▸ **GIVEN RECORDS**
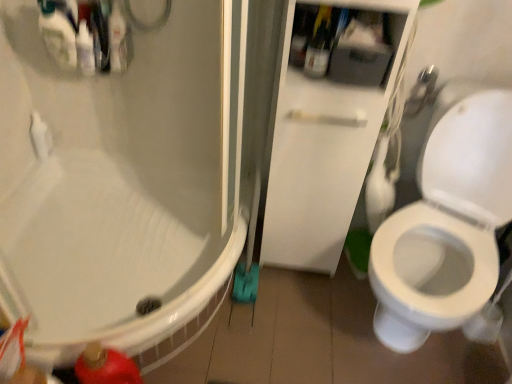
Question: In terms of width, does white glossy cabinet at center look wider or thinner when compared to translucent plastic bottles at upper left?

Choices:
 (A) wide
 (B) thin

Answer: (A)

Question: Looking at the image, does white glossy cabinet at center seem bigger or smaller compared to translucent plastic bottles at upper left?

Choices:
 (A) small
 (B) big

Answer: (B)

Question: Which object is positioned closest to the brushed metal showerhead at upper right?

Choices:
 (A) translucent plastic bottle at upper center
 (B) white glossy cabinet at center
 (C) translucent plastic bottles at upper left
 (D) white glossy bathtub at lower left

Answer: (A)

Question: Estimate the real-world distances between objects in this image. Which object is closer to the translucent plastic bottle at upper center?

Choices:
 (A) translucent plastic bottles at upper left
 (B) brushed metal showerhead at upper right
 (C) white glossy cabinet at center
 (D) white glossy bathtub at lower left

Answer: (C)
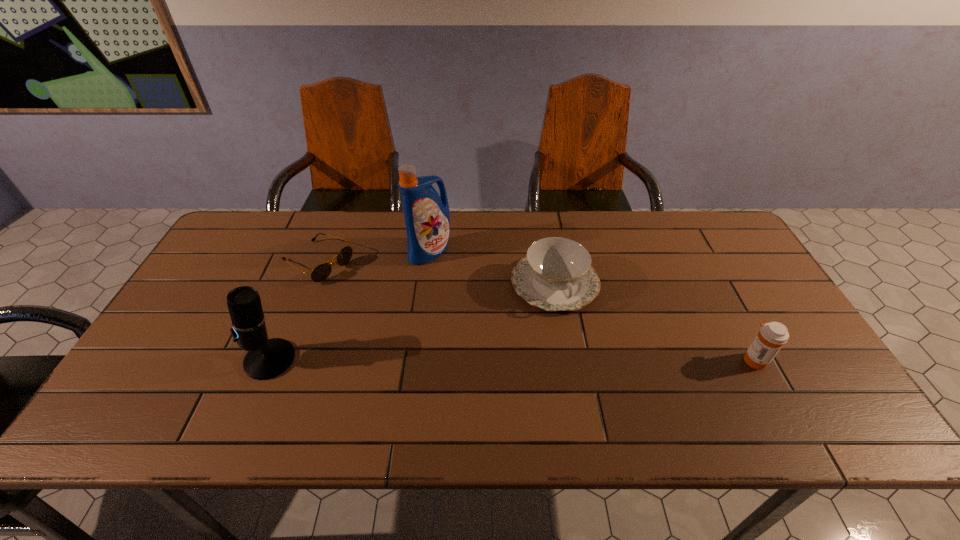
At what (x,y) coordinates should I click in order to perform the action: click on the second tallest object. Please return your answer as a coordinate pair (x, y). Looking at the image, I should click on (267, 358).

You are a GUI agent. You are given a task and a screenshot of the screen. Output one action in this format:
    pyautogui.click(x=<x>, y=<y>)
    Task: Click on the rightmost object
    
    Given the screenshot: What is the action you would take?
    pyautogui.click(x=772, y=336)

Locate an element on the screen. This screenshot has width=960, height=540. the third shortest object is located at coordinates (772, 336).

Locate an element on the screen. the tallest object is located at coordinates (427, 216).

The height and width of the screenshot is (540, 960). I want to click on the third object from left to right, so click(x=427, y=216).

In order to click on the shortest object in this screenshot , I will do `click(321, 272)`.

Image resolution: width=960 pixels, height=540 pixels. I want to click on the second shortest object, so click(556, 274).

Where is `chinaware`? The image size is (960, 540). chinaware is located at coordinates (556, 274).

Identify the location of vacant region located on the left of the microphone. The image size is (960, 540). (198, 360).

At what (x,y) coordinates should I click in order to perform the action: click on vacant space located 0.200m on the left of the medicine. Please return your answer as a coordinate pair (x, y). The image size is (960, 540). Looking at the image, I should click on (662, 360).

...

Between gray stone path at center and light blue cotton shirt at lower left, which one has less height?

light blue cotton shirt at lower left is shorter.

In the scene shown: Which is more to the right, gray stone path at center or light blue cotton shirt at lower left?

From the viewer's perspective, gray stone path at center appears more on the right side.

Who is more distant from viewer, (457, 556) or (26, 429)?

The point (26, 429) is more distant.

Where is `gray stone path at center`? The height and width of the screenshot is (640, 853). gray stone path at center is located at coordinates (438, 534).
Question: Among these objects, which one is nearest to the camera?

...

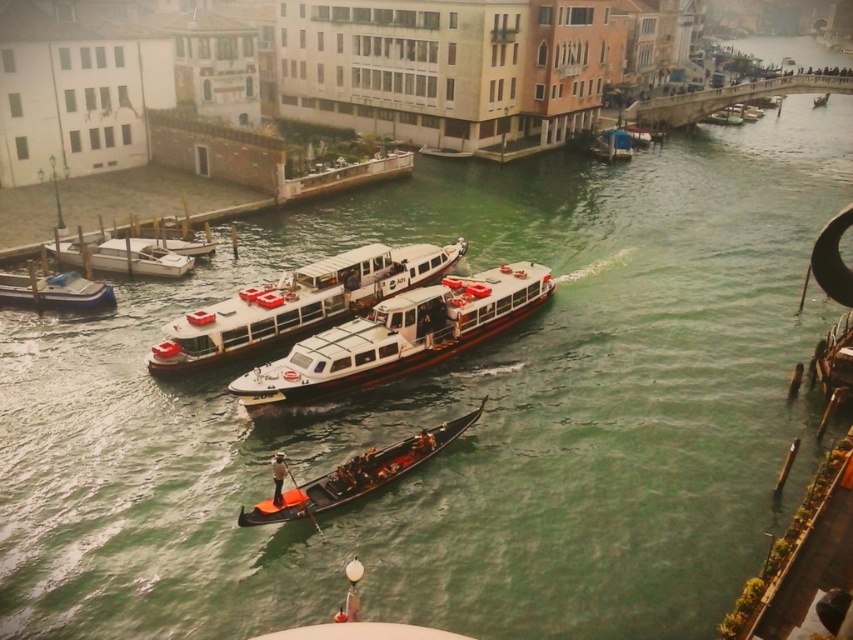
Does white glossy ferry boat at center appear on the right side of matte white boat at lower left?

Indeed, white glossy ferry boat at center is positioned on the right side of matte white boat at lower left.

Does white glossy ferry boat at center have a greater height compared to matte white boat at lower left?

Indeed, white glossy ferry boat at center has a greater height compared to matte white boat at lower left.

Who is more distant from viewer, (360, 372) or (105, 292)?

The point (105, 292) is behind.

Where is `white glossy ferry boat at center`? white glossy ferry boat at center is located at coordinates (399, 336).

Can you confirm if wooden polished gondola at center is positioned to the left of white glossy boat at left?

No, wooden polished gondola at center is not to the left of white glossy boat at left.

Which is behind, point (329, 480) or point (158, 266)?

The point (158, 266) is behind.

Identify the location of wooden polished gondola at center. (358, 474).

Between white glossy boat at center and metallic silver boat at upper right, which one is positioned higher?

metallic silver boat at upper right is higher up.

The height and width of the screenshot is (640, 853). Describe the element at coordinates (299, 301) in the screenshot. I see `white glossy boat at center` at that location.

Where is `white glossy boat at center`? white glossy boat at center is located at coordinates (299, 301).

▸ **TASK DIRECTIONS**
Find every line in the data above that contains the word "matte", matching case exactly, and copy each of those lines out in full.

▸ **RESPONSE TO THE TASK**
Does white glossy ferry boat at center appear on the right side of matte white boat at lower left?
Indeed, white glossy ferry boat at center is positioned on the right side of matte white boat at lower left.
Does white glossy ferry boat at center have a greater height compared to matte white boat at lower left?
Indeed, white glossy ferry boat at center has a greater height compared to matte white boat at lower left.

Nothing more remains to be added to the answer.